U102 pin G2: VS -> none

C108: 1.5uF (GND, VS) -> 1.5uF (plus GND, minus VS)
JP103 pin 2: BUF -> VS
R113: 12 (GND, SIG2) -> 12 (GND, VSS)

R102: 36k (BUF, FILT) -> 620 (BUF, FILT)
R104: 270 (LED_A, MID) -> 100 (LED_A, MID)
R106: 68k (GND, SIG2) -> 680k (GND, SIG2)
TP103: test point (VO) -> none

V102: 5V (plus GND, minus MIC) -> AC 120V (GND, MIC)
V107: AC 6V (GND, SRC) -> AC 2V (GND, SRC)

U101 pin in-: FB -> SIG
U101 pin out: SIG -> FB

:::::

A single number is required: the count of lines in the data that include the string "plus".

**THE COMPLETED TASK**
2